## Work request
Extract every line below, verbatim.

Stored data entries
::::::::

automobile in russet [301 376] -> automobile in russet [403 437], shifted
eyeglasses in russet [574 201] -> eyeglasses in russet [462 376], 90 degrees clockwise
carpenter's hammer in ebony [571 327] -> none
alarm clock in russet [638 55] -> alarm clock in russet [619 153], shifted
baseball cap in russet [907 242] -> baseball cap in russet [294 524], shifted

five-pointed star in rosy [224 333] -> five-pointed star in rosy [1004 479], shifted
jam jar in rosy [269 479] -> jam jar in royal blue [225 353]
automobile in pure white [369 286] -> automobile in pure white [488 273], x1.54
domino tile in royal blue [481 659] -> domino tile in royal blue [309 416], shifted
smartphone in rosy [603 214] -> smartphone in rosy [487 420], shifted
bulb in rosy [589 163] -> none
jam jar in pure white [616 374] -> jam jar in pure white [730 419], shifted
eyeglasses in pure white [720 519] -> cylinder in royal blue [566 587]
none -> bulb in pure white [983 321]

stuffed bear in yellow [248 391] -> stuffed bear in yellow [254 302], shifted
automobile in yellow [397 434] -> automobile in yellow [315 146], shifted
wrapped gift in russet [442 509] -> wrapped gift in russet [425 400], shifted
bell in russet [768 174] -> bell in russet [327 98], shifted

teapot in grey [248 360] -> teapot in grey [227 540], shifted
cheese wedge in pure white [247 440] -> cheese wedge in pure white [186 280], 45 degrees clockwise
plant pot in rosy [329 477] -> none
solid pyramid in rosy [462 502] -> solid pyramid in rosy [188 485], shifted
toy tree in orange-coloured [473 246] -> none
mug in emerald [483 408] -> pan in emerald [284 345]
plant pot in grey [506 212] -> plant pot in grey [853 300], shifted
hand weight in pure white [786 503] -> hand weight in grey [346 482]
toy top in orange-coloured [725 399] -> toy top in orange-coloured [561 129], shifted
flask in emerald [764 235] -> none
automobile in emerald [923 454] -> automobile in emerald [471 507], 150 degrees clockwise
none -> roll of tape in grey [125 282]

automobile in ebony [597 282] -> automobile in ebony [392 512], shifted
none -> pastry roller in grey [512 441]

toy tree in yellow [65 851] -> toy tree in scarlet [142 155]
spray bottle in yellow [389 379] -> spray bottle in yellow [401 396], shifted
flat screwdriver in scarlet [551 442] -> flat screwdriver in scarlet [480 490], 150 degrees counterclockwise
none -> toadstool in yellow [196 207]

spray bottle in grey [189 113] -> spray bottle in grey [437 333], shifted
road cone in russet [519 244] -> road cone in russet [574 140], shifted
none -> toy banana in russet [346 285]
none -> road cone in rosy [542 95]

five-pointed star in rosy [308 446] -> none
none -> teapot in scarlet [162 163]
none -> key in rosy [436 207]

::::::::

## Solution to this problem
automobile in russet [301 376] -> automobile in russet [403 437], shifted
eyeglasses in russet [574 201] -> eyeglasses in russet [462 376], 90 degrees clockwise
carpenter's hammer in ebony [571 327] -> none
alarm clock in russet [638 55] -> alarm clock in russet [619 153], shifted
baseball cap in russet [907 242] -> baseball cap in russet [294 524], shifted

five-pointed star in rosy [224 333] -> five-pointed star in rosy [1004 479], shifted
jam jar in rosy [269 479] -> jam jar in royal blue [225 353]
automobile in pure white [369 286] -> automobile in pure white [488 273], x1.54
domino tile in royal blue [481 659] -> domino tile in royal blue [309 416], shifted
smartphone in rosy [603 214] -> smartphone in rosy [487 420], shifted
bulb in rosy [589 163] -> none
jam jar in pure white [616 374] -> jam jar in pure white [730 419], shifted
eyeglasses in pure white [720 519] -> cylinder in royal blue [566 587]
none -> bulb in pure white [983 321]

stuffed bear in yellow [248 391] -> stuffed bear in yellow [254 302], shifted
automobile in yellow [397 434] -> automobile in yellow [315 146], shifted
wrapped gift in russet [442 509] -> wrapped gift in russet [425 400], shifted
bell in russet [768 174] -> bell in russet [327 98], shifted

teapot in grey [248 360] -> teapot in grey [227 540], shifted
cheese wedge in pure white [247 440] -> cheese wedge in pure white [186 280], 45 degrees clockwise
plant pot in rosy [329 477] -> none
solid pyramid in rosy [462 502] -> solid pyramid in rosy [188 485], shifted
toy tree in orange-coloured [473 246] -> none
mug in emerald [483 408] -> pan in emerald [284 345]
plant pot in grey [506 212] -> plant pot in grey [853 300], shifted
hand weight in pure white [786 503] -> hand weight in grey [346 482]
toy top in orange-coloured [725 399] -> toy top in orange-coloured [561 129], shifted
flask in emerald [764 235] -> none
automobile in emerald [923 454] -> automobile in emerald [471 507], 150 degrees clockwise
none -> roll of tape in grey [125 282]

automobile in ebony [597 282] -> automobile in ebony [392 512], shifted
none -> pastry roller in grey [512 441]

toy tree in yellow [65 851] -> toy tree in scarlet [142 155]
spray bottle in yellow [389 379] -> spray bottle in yellow [401 396], shifted
flat screwdriver in scarlet [551 442] -> flat screwdriver in scarlet [480 490], 150 degrees counterclockwise
none -> toadstool in yellow [196 207]

spray bottle in grey [189 113] -> spray bottle in grey [437 333], shifted
road cone in russet [519 244] -> road cone in russet [574 140], shifted
none -> toy banana in russet [346 285]
none -> road cone in rosy [542 95]

five-pointed star in rosy [308 446] -> none
none -> teapot in scarlet [162 163]
none -> key in rosy [436 207]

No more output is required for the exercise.